What you need to do » Below are some records; return all of them exactly as they are.

Coordinate-based change listings »
[Start of section]

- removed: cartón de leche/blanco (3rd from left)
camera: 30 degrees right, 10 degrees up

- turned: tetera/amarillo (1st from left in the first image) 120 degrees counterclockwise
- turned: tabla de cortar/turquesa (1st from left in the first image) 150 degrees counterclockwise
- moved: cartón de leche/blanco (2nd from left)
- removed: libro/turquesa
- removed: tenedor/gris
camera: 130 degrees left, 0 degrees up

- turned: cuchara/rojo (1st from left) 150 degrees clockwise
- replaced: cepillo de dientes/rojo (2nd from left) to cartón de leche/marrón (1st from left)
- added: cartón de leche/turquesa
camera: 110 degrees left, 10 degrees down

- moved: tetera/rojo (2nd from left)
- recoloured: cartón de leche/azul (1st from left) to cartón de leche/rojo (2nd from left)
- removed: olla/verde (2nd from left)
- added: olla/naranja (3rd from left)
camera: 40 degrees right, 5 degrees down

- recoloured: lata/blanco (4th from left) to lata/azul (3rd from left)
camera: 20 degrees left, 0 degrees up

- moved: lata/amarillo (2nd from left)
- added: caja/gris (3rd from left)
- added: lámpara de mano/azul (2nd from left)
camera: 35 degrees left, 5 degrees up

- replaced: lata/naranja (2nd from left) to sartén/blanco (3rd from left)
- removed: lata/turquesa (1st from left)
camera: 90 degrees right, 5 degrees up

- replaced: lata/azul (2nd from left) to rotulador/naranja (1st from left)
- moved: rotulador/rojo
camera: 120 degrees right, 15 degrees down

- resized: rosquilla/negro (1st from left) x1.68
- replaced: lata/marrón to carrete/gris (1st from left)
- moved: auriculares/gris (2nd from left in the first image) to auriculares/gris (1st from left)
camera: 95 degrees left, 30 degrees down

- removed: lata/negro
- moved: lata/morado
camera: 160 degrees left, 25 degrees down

[End of section]

Response for this exercise »
- removed: cartón de leche/blanco (3rd from left)
camera: 30 degrees right, 10 degrees up

- turned: tetera/amarillo (1st from left in the first image) 120 degrees counterclockwise
- turned: tabla de cortar/turquesa (1st from left in the first image) 150 degrees counterclockwise
- moved: cartón de leche/blanco (2nd from left)
- removed: libro/turquesa
- removed: tenedor/gris
camera: 130 degrees left, 0 degrees up

- turned: cuchara/rojo (1st from left) 150 degrees clockwise
- replaced: cepillo de dientes/rojo (2nd from left) to cartón de leche/marrón (1st from left)
- added: cartón de leche/turquesa
camera: 110 degrees left, 10 degrees down

- moved: tetera/rojo (2nd from left)
- recoloured: cartón de leche/azul (1st from left) to cartón de leche/rojo (2nd from left)
- removed: olla/verde (2nd from left)
- added: olla/naranja (3rd from left)
camera: 40 degrees right, 5 degrees down

- recoloured: lata/blanco (4th from left) to lata/azul (3rd from left)
camera: 20 degrees left, 0 degrees up

- moved: lata/amarillo (2nd from left)
- added: caja/gris (3rd from left)
- added: lámpara de mano/azul (2nd from left)
camera: 35 degrees left, 5 degrees up

- replaced: lata/naranja (2nd from left) to sartén/blanco (3rd from left)
- removed: lata/turquesa (1st from left)
camera: 90 degrees right, 5 degrees up

- replaced: lata/azul (2nd from left) to rotulador/naranja (1st from left)
- moved: rotulador/rojo
camera: 120 degrees right, 15 degrees down

- resized: rosquilla/negro (1st from left) x1.68
- replaced: lata/marrón to carrete/gris (1st from left)
- moved: auriculares/gris (2nd from left in the first image) to auriculares/gris (1st from left)
camera: 95 degrees left, 30 degrees down

- removed: lata/negro
- moved: lata/morado
camera: 160 degrees left, 25 degrees down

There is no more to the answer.